## Data listing

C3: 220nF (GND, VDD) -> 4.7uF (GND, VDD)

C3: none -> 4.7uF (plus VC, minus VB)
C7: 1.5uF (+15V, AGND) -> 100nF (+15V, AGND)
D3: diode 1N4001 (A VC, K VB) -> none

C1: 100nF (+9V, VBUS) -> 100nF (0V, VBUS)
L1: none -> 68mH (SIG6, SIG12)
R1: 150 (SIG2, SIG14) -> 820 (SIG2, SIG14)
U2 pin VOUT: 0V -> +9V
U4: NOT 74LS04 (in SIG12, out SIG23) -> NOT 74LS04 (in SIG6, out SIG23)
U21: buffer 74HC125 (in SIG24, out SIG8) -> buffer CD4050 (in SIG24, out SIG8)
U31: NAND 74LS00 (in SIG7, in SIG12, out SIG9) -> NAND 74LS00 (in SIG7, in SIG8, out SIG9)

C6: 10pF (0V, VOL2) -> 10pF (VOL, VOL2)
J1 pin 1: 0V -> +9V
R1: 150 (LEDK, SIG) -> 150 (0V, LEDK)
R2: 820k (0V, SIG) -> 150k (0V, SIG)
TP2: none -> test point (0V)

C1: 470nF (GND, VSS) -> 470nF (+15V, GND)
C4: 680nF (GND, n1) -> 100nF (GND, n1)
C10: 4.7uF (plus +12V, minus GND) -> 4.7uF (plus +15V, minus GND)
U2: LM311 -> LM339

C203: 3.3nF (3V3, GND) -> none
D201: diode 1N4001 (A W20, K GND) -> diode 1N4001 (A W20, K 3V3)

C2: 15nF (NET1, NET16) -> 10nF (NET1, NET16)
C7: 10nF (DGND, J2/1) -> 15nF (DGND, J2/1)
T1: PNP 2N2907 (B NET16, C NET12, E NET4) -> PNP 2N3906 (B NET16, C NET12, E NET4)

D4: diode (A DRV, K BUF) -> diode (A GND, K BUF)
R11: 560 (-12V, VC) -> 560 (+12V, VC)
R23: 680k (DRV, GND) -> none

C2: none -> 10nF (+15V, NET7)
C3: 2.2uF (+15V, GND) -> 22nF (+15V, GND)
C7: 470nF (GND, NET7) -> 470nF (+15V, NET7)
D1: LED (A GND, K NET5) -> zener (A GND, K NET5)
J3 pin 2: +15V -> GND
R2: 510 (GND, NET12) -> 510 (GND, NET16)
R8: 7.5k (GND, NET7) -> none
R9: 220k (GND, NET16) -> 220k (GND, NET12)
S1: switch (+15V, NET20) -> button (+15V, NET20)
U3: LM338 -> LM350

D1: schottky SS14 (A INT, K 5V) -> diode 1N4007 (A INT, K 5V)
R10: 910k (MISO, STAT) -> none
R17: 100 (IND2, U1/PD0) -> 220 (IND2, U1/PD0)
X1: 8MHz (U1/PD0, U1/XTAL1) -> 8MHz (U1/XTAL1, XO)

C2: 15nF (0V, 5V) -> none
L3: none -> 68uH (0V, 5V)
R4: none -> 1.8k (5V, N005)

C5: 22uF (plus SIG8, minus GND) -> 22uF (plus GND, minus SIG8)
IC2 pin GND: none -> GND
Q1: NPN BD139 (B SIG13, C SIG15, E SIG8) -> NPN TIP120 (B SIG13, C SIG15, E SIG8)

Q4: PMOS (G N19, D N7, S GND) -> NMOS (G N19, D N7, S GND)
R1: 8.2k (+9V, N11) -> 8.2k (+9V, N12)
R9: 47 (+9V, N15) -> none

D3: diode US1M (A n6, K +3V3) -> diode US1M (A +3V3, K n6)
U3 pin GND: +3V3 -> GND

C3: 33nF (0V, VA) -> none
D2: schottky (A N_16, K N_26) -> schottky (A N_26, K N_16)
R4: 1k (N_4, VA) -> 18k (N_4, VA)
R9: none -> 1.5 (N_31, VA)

## Task
Print all the records exactly as written.

## Answer area
C3: 220nF (GND, VDD) -> 4.7uF (GND, VDD)

C3: none -> 4.7uF (plus VC, minus VB)
C7: 1.5uF (+15V, AGND) -> 100nF (+15V, AGND)
D3: diode 1N4001 (A VC, K VB) -> none

C1: 100nF (+9V, VBUS) -> 100nF (0V, VBUS)
L1: none -> 68mH (SIG6, SIG12)
R1: 150 (SIG2, SIG14) -> 820 (SIG2, SIG14)
U2 pin VOUT: 0V -> +9V
U4: NOT 74LS04 (in SIG12, out SIG23) -> NOT 74LS04 (in SIG6, out SIG23)
U21: buffer 74HC125 (in SIG24, out SIG8) -> buffer CD4050 (in SIG24, out SIG8)
U31: NAND 74LS00 (in SIG7, in SIG12, out SIG9) -> NAND 74LS00 (in SIG7, in SIG8, out SIG9)

C6: 10pF (0V, VOL2) -> 10pF (VOL, VOL2)
J1 pin 1: 0V -> +9V
R1: 150 (LEDK, SIG) -> 150 (0V, LEDK)
R2: 820k (0V, SIG) -> 150k (0V, SIG)
TP2: none -> test point (0V)

C1: 470nF (GND, VSS) -> 470nF (+15V, GND)
C4: 680nF (GND, n1) -> 100nF (GND, n1)
C10: 4.7uF (plus +12V, minus GND) -> 4.7uF (plus +15V, minus GND)
U2: LM311 -> LM339

C203: 3.3nF (3V3, GND) -> none
D201: diode 1N4001 (A W20, K GND) -> diode 1N4001 (A W20, K 3V3)

C2: 15nF (NET1, NET16) -> 10nF (NET1, NET16)
C7: 10nF (DGND, J2/1) -> 15nF (DGND, J2/1)
T1: PNP 2N2907 (B NET16, C NET12, E NET4) -> PNP 2N3906 (B NET16, C NET12, E NET4)

D4: diode (A DRV, K BUF) -> diode (A GND, K BUF)
R11: 560 (-12V, VC) -> 560 (+12V, VC)
R23: 680k (DRV, GND) -> none

C2: none -> 10nF (+15V, NET7)
C3: 2.2uF (+15V, GND) -> 22nF (+15V, GND)
C7: 470nF (GND, NET7) -> 470nF (+15V, NET7)
D1: LED (A GND, K NET5) -> zener (A GND, K NET5)
J3 pin 2: +15V -> GND
R2: 510 (GND, NET12) -> 510 (GND, NET16)
R8: 7.5k (GND, NET7) -> none
R9: 220k (GND, NET16) -> 220k (GND, NET12)
S1: switch (+15V, NET20) -> button (+15V, NET20)
U3: LM338 -> LM350

D1: schottky SS14 (A INT, K 5V) -> diode 1N4007 (A INT, K 5V)
R10: 910k (MISO, STAT) -> none
R17: 100 (IND2, U1/PD0) -> 220 (IND2, U1/PD0)
X1: 8MHz (U1/PD0, U1/XTAL1) -> 8MHz (U1/XTAL1, XO)

C2: 15nF (0V, 5V) -> none
L3: none -> 68uH (0V, 5V)
R4: none -> 1.8k (5V, N005)

C5: 22uF (plus SIG8, minus GND) -> 22uF (plus GND, minus SIG8)
IC2 pin GND: none -> GND
Q1: NPN BD139 (B SIG13, C SIG15, E SIG8) -> NPN TIP120 (B SIG13, C SIG15, E SIG8)

Q4: PMOS (G N19, D N7, S GND) -> NMOS (G N19, D N7, S GND)
R1: 8.2k (+9V, N11) -> 8.2k (+9V, N12)
R9: 47 (+9V, N15) -> none

D3: diode US1M (A n6, K +3V3) -> diode US1M (A +3V3, K n6)
U3 pin GND: +3V3 -> GND

C3: 33nF (0V, VA) -> none
D2: schottky (A N_16, K N_26) -> schottky (A N_26, K N_16)
R4: 1k (N_4, VA) -> 18k (N_4, VA)
R9: none -> 1.5 (N_31, VA)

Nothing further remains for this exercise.